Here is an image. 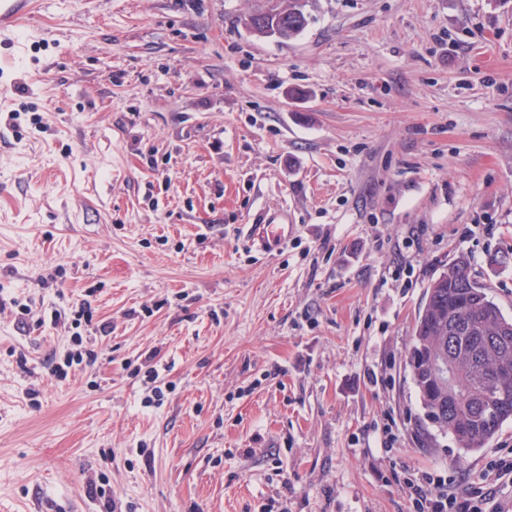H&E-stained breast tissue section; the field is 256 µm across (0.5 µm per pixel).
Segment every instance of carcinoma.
<instances>
[{"label":"carcinoma","instance_id":"carcinoma-1","mask_svg":"<svg viewBox=\"0 0 512 512\" xmlns=\"http://www.w3.org/2000/svg\"><path fill=\"white\" fill-rule=\"evenodd\" d=\"M463 288L472 293L475 308L448 326V293ZM408 349L407 367L425 352L444 353L454 363L457 383L452 395L426 391L417 376L425 417L453 437L463 454L475 452L512 419V318L488 296L472 273L468 257H456L427 291Z\"/></svg>","mask_w":512,"mask_h":512}]
</instances>
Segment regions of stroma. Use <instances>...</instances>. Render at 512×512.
<instances>
[{"label": "stroma", "mask_w": 512, "mask_h": 512, "mask_svg": "<svg viewBox=\"0 0 512 512\" xmlns=\"http://www.w3.org/2000/svg\"><path fill=\"white\" fill-rule=\"evenodd\" d=\"M261 6L45 0L0 41V512H411L512 457L406 366L458 255L512 316V0H312L288 40ZM305 0H289L287 2L291 3V7H287L286 5H283L282 0H271L268 4V11L263 14H250L247 18V24L251 31L258 37L261 38H271V37H279L280 40H283V36L280 35L277 30L275 29L274 33L273 31L267 27V19L269 16H275L277 19H279L281 22L286 21L288 22V39H291L292 37L299 34L306 26L307 24V15L306 13V7L308 6V3H310L309 0H307L306 4H304V12H302L301 21L297 25L296 28H293L292 24L294 20H291L290 17H288L289 14H295L298 15L299 13V5L303 4ZM265 224H250L247 232L254 242L268 252L279 246L294 229L288 224V213L274 212L264 219Z\"/></svg>", "instance_id": "stroma-1"}]
</instances>
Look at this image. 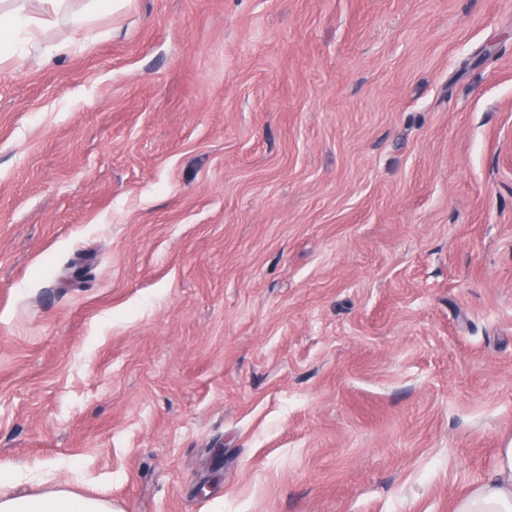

--------------------------------------------------

EXERCISE TASK:
Make an exact copy of the lines above, starting at the line that contains "Segment regions of" and running through the final line of the entries. Omit the pictures.

TASK RESPONSE:
Segment regions of stroma. Use <instances>...</instances>. Render at 512×512.
<instances>
[{"label": "stroma", "mask_w": 512, "mask_h": 512, "mask_svg": "<svg viewBox=\"0 0 512 512\" xmlns=\"http://www.w3.org/2000/svg\"><path fill=\"white\" fill-rule=\"evenodd\" d=\"M261 6L45 0L0 41V512H411L512 457L406 366L458 255L512 316V0H312L288 40ZM305 0H289L287 2L291 3V7H287L286 5H283L282 0H271L268 4V11L263 14H250L247 18V24L251 31L258 37L261 38H271V37H279L280 40H283V36L280 35L277 30L275 29L274 33L273 31L267 27V19L269 16H275L277 19H279L281 22L286 21L288 22V39H291L292 37L299 34L306 26L307 24V15L306 13V7L308 6V3H310L309 0H307L306 4H304V12H302L301 21L297 25L296 28H293L292 24L294 20H291L290 17H288L289 14H295L298 15L299 13V5L303 4ZM265 224H250L247 232L254 242L268 252L279 246L294 229L288 224V213L274 212L264 219Z\"/></svg>", "instance_id": "stroma-1"}]
</instances>
Look at this image. 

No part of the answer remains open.